— start RECORDS FOR THE EXERCISE —
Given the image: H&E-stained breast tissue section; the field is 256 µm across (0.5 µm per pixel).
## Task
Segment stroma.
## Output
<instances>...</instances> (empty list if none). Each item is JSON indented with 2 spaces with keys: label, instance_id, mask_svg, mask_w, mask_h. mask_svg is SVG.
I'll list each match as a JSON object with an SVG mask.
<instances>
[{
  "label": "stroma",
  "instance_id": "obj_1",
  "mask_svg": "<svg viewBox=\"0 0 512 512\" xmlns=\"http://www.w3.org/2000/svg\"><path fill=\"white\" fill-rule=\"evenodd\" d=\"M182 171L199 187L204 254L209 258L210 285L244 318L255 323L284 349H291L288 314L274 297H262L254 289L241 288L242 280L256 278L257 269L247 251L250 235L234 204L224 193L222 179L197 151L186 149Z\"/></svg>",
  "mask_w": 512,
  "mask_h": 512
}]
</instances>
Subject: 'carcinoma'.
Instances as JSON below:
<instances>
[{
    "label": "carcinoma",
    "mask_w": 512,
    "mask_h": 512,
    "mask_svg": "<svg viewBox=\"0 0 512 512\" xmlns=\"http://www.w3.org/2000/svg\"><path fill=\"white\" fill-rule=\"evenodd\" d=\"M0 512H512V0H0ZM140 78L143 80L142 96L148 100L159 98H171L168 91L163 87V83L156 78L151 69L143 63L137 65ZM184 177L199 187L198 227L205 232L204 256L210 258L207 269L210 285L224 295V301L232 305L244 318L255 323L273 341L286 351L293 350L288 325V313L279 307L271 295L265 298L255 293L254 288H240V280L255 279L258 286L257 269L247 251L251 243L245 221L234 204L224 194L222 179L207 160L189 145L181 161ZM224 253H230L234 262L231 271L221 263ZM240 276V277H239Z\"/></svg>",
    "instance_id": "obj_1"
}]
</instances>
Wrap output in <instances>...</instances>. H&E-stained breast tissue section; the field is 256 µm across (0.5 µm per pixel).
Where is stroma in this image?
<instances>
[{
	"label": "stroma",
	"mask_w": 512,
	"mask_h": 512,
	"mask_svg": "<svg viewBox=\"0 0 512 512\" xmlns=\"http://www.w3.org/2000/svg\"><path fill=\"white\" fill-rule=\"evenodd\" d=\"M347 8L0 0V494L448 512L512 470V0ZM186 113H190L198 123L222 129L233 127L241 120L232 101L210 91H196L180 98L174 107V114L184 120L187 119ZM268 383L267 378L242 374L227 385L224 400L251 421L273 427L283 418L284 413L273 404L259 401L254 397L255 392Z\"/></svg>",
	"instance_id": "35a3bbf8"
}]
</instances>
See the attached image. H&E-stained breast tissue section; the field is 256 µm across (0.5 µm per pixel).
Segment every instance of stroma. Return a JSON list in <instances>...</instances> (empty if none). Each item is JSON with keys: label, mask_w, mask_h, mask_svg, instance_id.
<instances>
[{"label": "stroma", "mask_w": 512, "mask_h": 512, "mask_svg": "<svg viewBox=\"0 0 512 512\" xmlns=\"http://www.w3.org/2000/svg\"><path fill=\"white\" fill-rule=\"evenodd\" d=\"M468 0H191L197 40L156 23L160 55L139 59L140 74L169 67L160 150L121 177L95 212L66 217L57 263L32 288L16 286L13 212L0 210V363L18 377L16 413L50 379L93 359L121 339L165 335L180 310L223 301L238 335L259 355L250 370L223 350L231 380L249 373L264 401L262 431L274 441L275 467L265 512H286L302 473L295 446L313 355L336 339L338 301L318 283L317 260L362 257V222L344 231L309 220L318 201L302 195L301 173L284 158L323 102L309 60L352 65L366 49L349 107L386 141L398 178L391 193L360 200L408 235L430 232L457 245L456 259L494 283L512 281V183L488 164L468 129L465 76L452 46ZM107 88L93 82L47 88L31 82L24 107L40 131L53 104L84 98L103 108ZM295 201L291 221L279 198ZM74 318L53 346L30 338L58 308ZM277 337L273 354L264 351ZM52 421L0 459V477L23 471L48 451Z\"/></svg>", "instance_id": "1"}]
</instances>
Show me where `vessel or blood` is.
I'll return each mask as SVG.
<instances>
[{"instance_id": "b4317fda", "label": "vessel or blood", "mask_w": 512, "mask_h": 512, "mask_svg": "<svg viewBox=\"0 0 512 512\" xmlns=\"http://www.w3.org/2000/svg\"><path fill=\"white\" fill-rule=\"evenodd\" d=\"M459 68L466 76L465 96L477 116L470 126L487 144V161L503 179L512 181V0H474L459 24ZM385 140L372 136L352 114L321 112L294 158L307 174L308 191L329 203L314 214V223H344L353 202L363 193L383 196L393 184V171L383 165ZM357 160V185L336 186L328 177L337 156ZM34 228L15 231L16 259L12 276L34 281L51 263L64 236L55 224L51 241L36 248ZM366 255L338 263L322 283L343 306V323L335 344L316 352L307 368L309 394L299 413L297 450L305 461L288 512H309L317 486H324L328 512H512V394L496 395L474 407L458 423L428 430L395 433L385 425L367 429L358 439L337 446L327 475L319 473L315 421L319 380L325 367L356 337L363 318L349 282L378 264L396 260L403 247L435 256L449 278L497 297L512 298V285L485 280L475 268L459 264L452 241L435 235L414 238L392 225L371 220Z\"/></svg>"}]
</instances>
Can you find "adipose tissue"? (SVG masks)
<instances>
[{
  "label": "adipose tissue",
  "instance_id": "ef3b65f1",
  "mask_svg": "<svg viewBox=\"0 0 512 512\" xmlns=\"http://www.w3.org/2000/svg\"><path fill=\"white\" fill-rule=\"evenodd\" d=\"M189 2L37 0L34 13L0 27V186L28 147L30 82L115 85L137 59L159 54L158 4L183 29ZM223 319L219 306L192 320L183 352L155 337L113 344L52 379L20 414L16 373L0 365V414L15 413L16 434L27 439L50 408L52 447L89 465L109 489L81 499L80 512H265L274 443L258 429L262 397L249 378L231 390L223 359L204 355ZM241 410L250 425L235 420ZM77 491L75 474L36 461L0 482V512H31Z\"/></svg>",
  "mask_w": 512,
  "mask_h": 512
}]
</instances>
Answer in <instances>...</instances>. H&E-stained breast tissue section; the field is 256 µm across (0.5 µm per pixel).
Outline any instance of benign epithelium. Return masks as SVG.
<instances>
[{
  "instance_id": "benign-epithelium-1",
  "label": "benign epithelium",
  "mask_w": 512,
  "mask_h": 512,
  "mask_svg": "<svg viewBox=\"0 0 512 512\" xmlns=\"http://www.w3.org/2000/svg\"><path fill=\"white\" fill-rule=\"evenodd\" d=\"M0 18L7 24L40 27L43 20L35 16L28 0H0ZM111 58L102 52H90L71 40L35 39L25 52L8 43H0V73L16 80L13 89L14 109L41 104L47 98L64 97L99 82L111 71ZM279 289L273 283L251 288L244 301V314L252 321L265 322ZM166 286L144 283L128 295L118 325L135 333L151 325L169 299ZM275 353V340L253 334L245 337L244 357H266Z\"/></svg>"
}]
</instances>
— end RECORDS FOR THE EXERCISE —
• CHALLENGE: Give every line of the material again, exactly as it reads.

• FULL ANSWER:
Given the image: H&E-stained breast tissue section; the field is 256 µm across (0.5 µm per pixel).
## Task
Segment stroma.
## Output
<instances>...</instances> (empty list if none). Each item is JSON indented with 2 spaces with keys: label, instance_id, mask_svg, mask_w, mask_h. mask_svg is SVG.
I'll list each match as a JSON object with an SVG mask.
<instances>
[{
  "label": "stroma",
  "instance_id": "obj_1",
  "mask_svg": "<svg viewBox=\"0 0 512 512\" xmlns=\"http://www.w3.org/2000/svg\"><path fill=\"white\" fill-rule=\"evenodd\" d=\"M182 171L199 187L204 254L209 258L210 285L244 318L255 323L284 349H291L288 314L274 297H262L254 289L241 288L242 280L256 278L257 269L247 251L250 235L234 204L224 193L222 179L197 151L186 149Z\"/></svg>",
  "mask_w": 512,
  "mask_h": 512
}]
</instances>
Subject: 'carcinoma'.
Instances as JSON below:
<instances>
[{
    "label": "carcinoma",
    "mask_w": 512,
    "mask_h": 512,
    "mask_svg": "<svg viewBox=\"0 0 512 512\" xmlns=\"http://www.w3.org/2000/svg\"><path fill=\"white\" fill-rule=\"evenodd\" d=\"M0 512H512V0H0ZM140 78L143 80L142 96L148 100L159 98H171L168 91L163 87V83L156 78L151 69L143 63L137 65ZM184 177L199 187L198 227L205 232L204 256L210 258L207 269L210 285L224 295V301L232 305L244 318L255 323L273 341L286 351L293 350L288 325V313L279 307L271 295L265 298L255 293L254 288H240V280L255 279L258 286L257 269L247 251L251 243L245 221L234 204L224 194L222 179L207 160L189 145L181 161ZM224 253H230L234 262L231 271L221 263ZM240 276V277H239Z\"/></svg>",
    "instance_id": "obj_1"
}]
</instances>
Wrap output in <instances>...</instances>. H&E-stained breast tissue section; the field is 256 µm across (0.5 µm per pixel).
Where is stroma in this image?
<instances>
[{
	"label": "stroma",
	"mask_w": 512,
	"mask_h": 512,
	"mask_svg": "<svg viewBox=\"0 0 512 512\" xmlns=\"http://www.w3.org/2000/svg\"><path fill=\"white\" fill-rule=\"evenodd\" d=\"M347 8L0 0V494L448 512L512 470V0ZM186 113H190L198 123L222 129L233 127L241 120L232 101L210 91H196L180 98L174 107V114L184 120L187 119ZM268 383L267 378L242 374L227 385L224 400L251 421L273 427L283 418L284 413L273 404L259 401L254 397L255 392Z\"/></svg>",
	"instance_id": "35a3bbf8"
}]
</instances>
See the attached image. H&E-stained breast tissue section; the field is 256 µm across (0.5 µm per pixel).
Segment every instance of stroma. Return a JSON list in <instances>...</instances> (empty if none). Each item is JSON with keys: label, mask_w, mask_h, mask_svg, instance_id.
<instances>
[{"label": "stroma", "mask_w": 512, "mask_h": 512, "mask_svg": "<svg viewBox=\"0 0 512 512\" xmlns=\"http://www.w3.org/2000/svg\"><path fill=\"white\" fill-rule=\"evenodd\" d=\"M468 0H191L197 40L156 23L160 55L139 59L140 74L169 67L160 150L121 177L95 212L66 217L57 263L32 288L16 286L13 212L0 210V363L18 377L16 413L50 379L93 359L121 339L165 335L180 310L223 301L238 335L259 355L250 370L223 350L231 380L249 373L264 401L262 431L274 441L275 467L265 512H286L302 473L295 446L313 355L336 339L338 301L318 283L317 260L362 257V222L344 231L309 220L318 201L302 195L301 173L284 158L323 102L309 60L352 65L366 49L349 107L386 141L398 178L391 193L360 200L408 235L430 232L457 245L456 259L494 283L512 281V183L488 164L468 129L465 76L452 46ZM107 88L93 82L47 88L31 82L24 107L40 131L53 104L84 98L103 108ZM295 201L291 221L279 198ZM74 318L53 346L30 338L58 308ZM277 337L273 354L264 351ZM52 421L0 459V477L23 471L48 451Z\"/></svg>", "instance_id": "1"}]
</instances>
Show me where `vessel or blood` is.
I'll return each mask as SVG.
<instances>
[{"instance_id": "b4317fda", "label": "vessel or blood", "mask_w": 512, "mask_h": 512, "mask_svg": "<svg viewBox=\"0 0 512 512\" xmlns=\"http://www.w3.org/2000/svg\"><path fill=\"white\" fill-rule=\"evenodd\" d=\"M459 68L466 76L465 96L477 116L470 126L487 144V161L503 179L512 181V0H474L459 24ZM385 140L372 136L352 114L321 112L294 158L307 174L308 191L329 203L314 214V223H344L353 202L363 193L383 196L393 184V171L383 165ZM357 160V185L336 186L328 177L337 156ZM34 228L15 231L16 259L12 276L34 281L51 263L64 236L55 224L51 241L36 248ZM366 255L338 263L322 283L343 306V323L335 344L316 352L307 368L309 394L299 413L297 450L305 461L288 512H309L317 486H324L328 512H512V394L496 395L474 407L458 423L428 430L395 433L385 425L367 429L358 439L337 446L327 475L319 473L315 421L319 380L325 367L356 337L363 318L349 282L378 264L396 260L403 247L435 256L449 278L497 297L512 298V285L485 280L475 268L459 264L452 241L435 235L414 238L392 225L371 220Z\"/></svg>"}]
</instances>
Can you find "adipose tissue"? (SVG masks)
<instances>
[{
  "label": "adipose tissue",
  "instance_id": "ef3b65f1",
  "mask_svg": "<svg viewBox=\"0 0 512 512\" xmlns=\"http://www.w3.org/2000/svg\"><path fill=\"white\" fill-rule=\"evenodd\" d=\"M189 2L37 0L34 13L0 27V186L28 147L30 82L115 85L137 59L159 54L158 4L183 29ZM223 319L219 306L192 320L183 352L155 337L113 344L52 379L20 414L16 373L0 365V414L15 413L16 434L27 439L50 408L52 447L89 465L109 489L81 499L80 512H265L274 443L258 429L262 397L249 378L231 390L223 359L204 355ZM241 410L250 425L235 420ZM77 491L75 474L36 461L0 482V512H31Z\"/></svg>",
  "mask_w": 512,
  "mask_h": 512
}]
</instances>
Answer in <instances>...</instances>. H&E-stained breast tissue section; the field is 256 µm across (0.5 µm per pixel).
Outline any instance of benign epithelium. Return masks as SVG.
<instances>
[{
  "instance_id": "benign-epithelium-1",
  "label": "benign epithelium",
  "mask_w": 512,
  "mask_h": 512,
  "mask_svg": "<svg viewBox=\"0 0 512 512\" xmlns=\"http://www.w3.org/2000/svg\"><path fill=\"white\" fill-rule=\"evenodd\" d=\"M0 18L7 24L40 27L43 20L35 16L28 0H0ZM111 58L102 52H90L71 40L35 39L25 52L8 43H0V73L16 80L13 89L14 109L41 104L47 98L64 97L99 82L111 71ZM279 289L273 283L251 288L244 301V314L252 321L265 322ZM166 286L144 283L128 295L118 325L135 333L151 325L169 299ZM275 353V340L253 334L245 337L244 357H266Z\"/></svg>"
}]
</instances>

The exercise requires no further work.